▶ _WHAT TO WORK ON_:
What you return must match the listing below line for line, minus its pictures.

▶ _DATA RECORDS_:
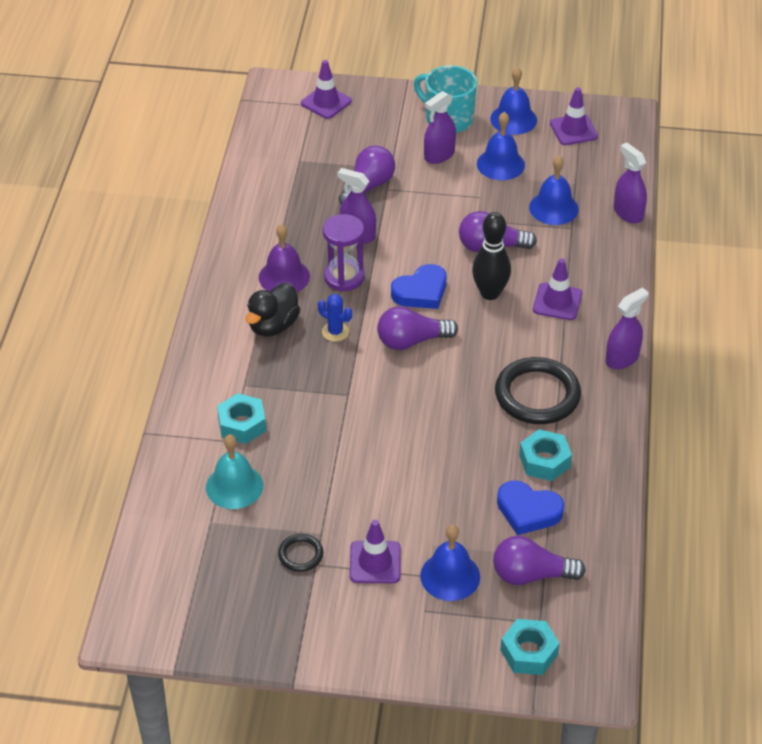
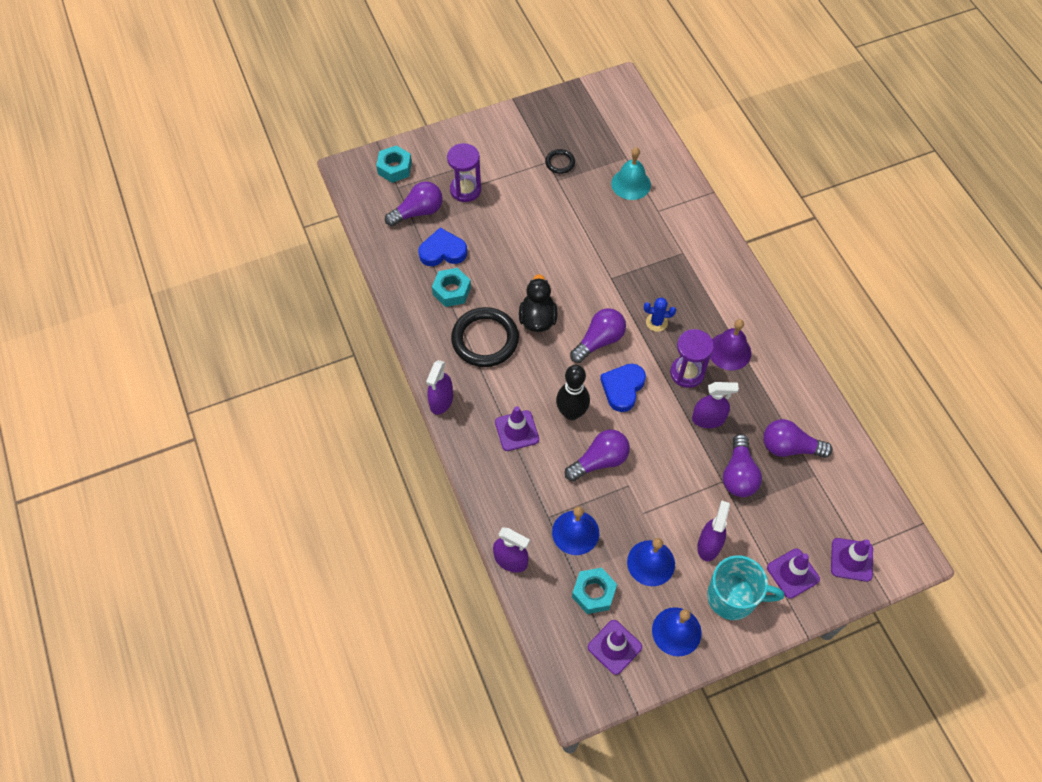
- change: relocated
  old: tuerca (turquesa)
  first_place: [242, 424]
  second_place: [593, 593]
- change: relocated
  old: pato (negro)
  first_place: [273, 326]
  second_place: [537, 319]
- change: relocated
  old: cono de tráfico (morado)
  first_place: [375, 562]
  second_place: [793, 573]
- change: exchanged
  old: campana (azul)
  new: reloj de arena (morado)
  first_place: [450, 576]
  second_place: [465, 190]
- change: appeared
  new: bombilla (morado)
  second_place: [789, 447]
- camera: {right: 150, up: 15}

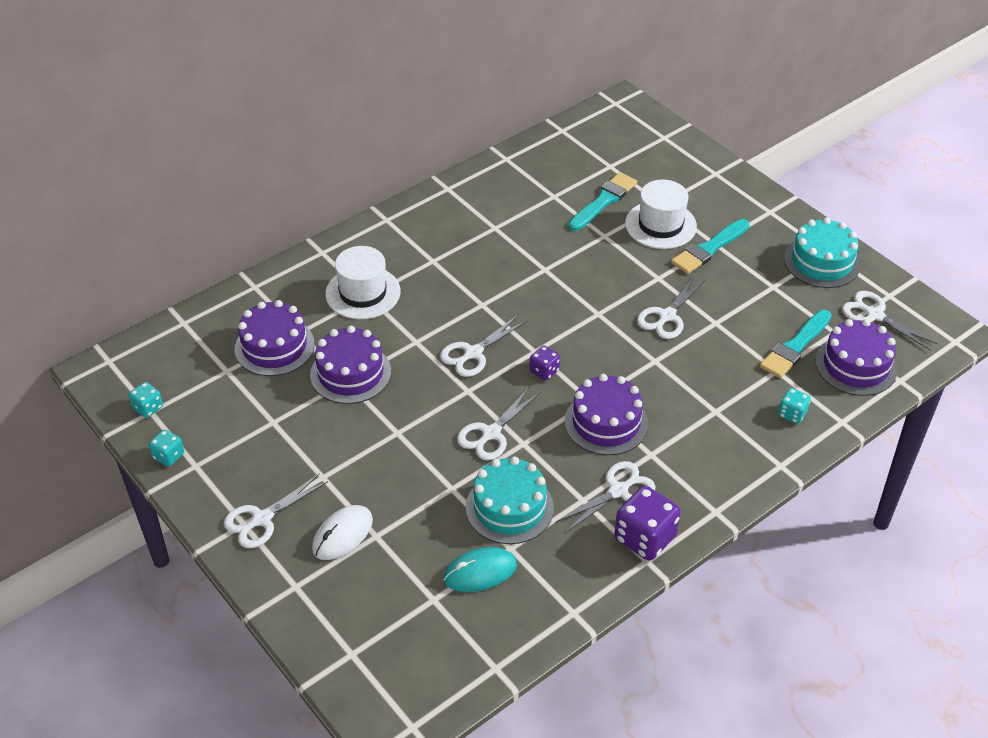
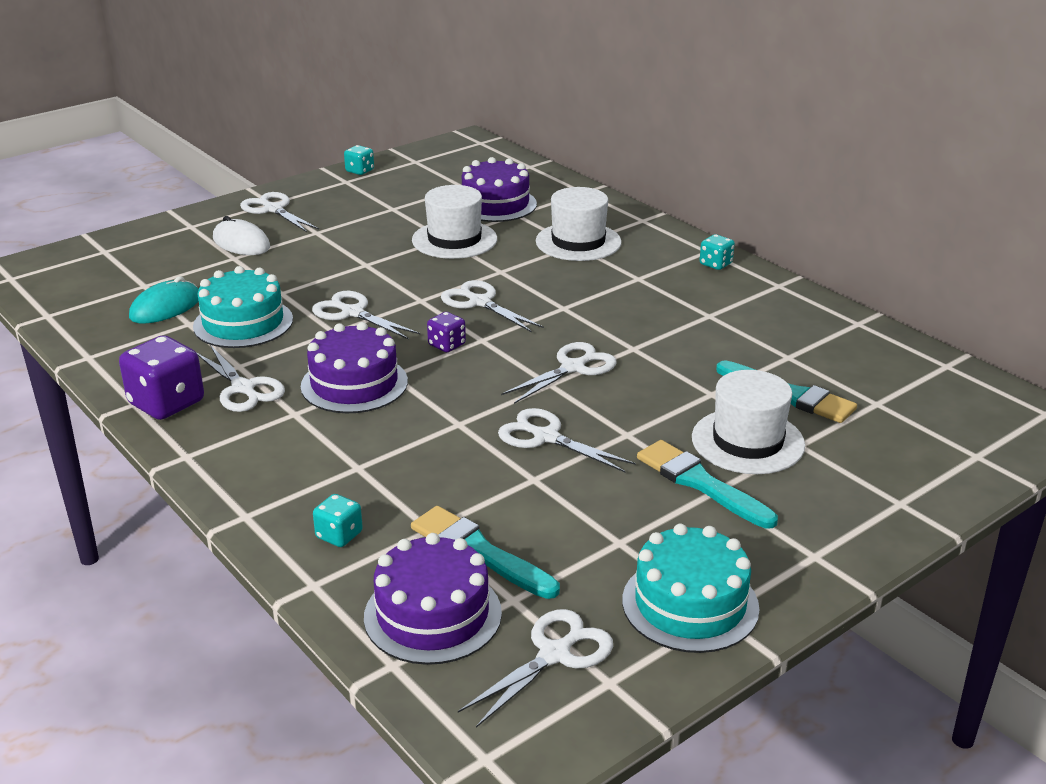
- change: relocated
  old: dado (turquesa)
  first_place: [148, 408]
  second_place: [715, 264]
- change: exchanged
  old: tarta (morado)
  new: sombrero (blanco)
  first_place: [350, 373]
  second_place: [454, 240]
- change: spun
  old: ratón (turquesa)
  first_place: [480, 572]
  second_place: [165, 307]
  degrees: 60
- change: appeared
  new: tijeras (blanco)
  second_place: [573, 368]
- camera: {right: 90, up: -15}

▶ _EXERCISE ANSWER_:
- change: relocated
  old: tuerca (turquesa)
  first_place: [242, 424]
  second_place: [593, 593]
- change: relocated
  old: pato (negro)
  first_place: [273, 326]
  second_place: [537, 319]
- change: relocated
  old: cono de tráfico (morado)
  first_place: [375, 562]
  second_place: [793, 573]
- change: exchanged
  old: campana (azul)
  new: reloj de arena (morado)
  first_place: [450, 576]
  second_place: [465, 190]
- change: appeared
  new: bombilla (morado)
  second_place: [789, 447]
- camera: {right: 150, up: 15}

- change: relocated
  old: dado (turquesa)
  first_place: [148, 408]
  second_place: [715, 264]
- change: exchanged
  old: tarta (morado)
  new: sombrero (blanco)
  first_place: [350, 373]
  second_place: [454, 240]
- change: spun
  old: ratón (turquesa)
  first_place: [480, 572]
  second_place: [165, 307]
  degrees: 60
- change: appeared
  new: tijeras (blanco)
  second_place: [573, 368]
- camera: {right: 90, up: -15}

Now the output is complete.